=== Material for this task ===
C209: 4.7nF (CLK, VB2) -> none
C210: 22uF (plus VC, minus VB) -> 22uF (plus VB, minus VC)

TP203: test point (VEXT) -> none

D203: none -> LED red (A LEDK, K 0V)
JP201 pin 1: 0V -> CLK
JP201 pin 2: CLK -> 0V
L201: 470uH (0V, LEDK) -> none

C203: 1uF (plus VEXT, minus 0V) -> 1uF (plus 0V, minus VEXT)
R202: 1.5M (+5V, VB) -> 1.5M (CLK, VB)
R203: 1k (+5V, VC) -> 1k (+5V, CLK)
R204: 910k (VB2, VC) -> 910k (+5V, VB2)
===
=== Material for this task ===
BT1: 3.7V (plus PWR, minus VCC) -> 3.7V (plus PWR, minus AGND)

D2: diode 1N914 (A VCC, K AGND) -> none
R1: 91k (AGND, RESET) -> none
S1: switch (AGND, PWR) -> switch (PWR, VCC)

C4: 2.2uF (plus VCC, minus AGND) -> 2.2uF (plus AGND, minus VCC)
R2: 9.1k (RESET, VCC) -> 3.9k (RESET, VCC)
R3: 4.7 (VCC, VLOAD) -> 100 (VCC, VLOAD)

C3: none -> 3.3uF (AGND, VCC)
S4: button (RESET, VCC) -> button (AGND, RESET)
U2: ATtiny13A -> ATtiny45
===
=== Material for this task ===
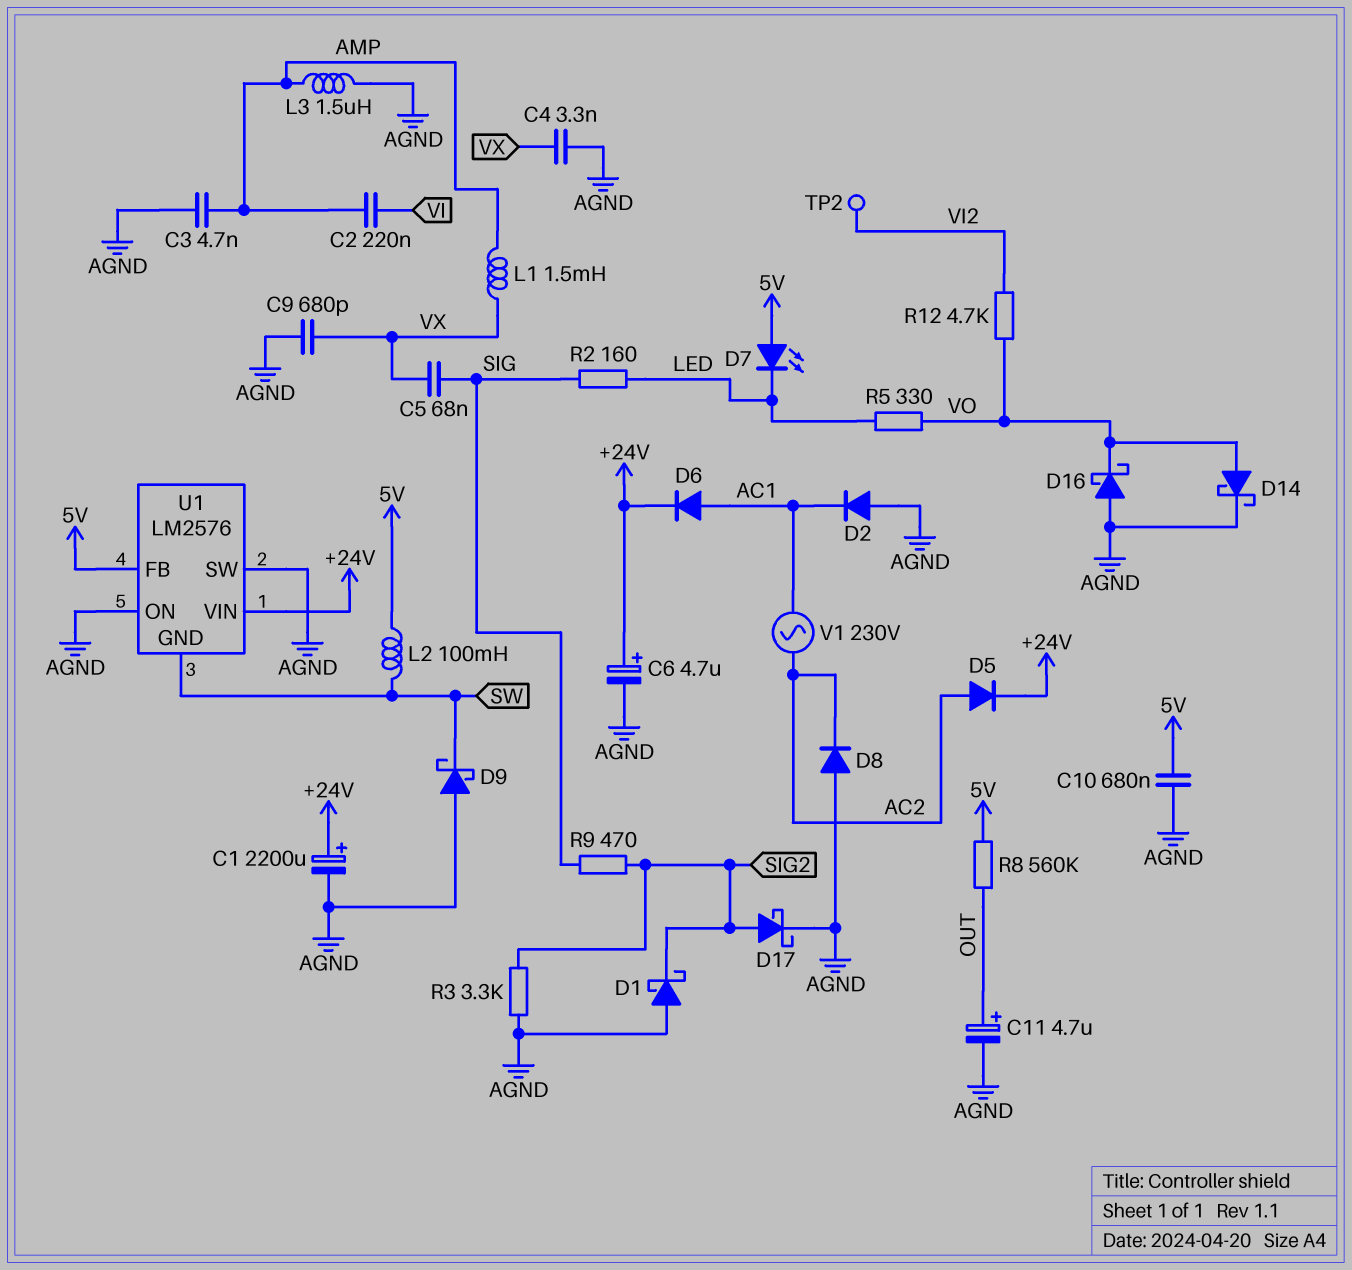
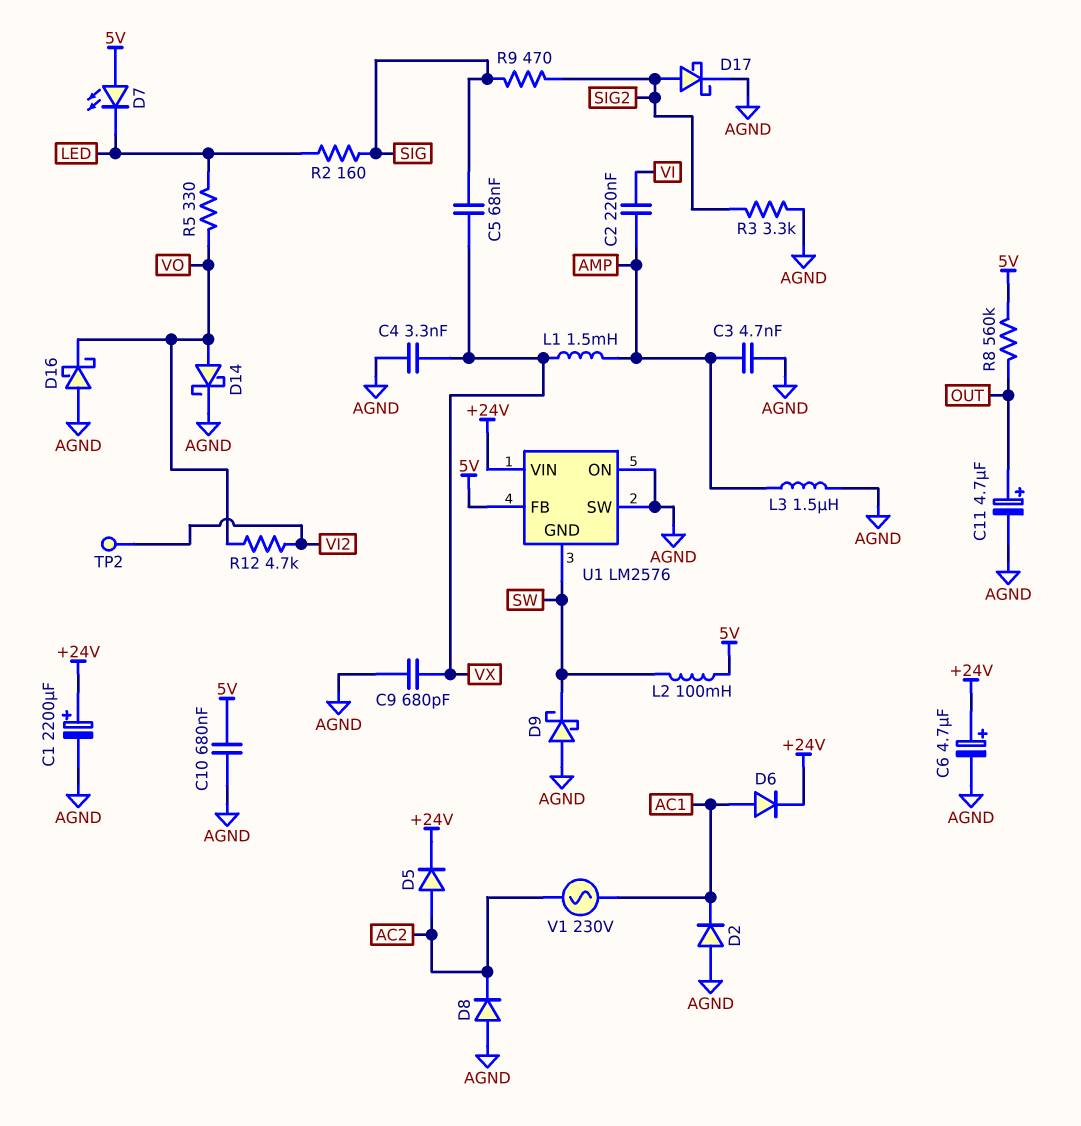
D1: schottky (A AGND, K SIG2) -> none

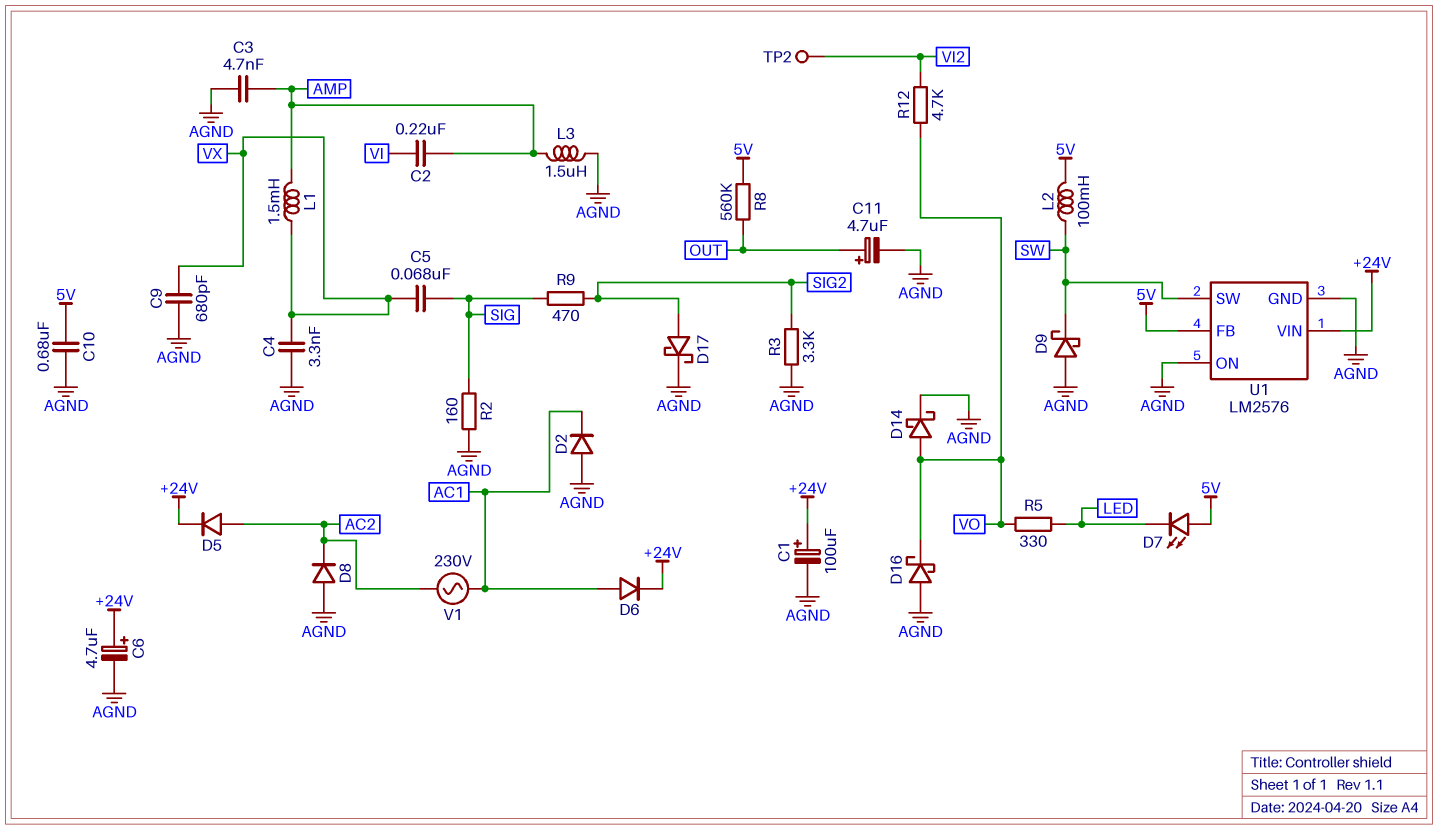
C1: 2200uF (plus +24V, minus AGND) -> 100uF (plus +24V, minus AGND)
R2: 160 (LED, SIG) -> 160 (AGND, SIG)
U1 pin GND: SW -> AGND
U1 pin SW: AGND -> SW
===
● **What to work on**: Copy out precisely the lines from the line with "BT1: 3.7V (plus" to the line with "C4: 2.2uF (plus" in the material above, including those two lines and omitting all the rest.

● **Result of this task**:
BT1: 3.7V (plus PWR, minus VCC) -> 3.7V (plus PWR, minus AGND)

D2: diode 1N914 (A VCC, K AGND) -> none
R1: 91k (AGND, RESET) -> none
S1: switch (AGND, PWR) -> switch (PWR, VCC)

C4: 2.2uF (plus VCC, minus AGND) -> 2.2uF (plus AGND, minus VCC)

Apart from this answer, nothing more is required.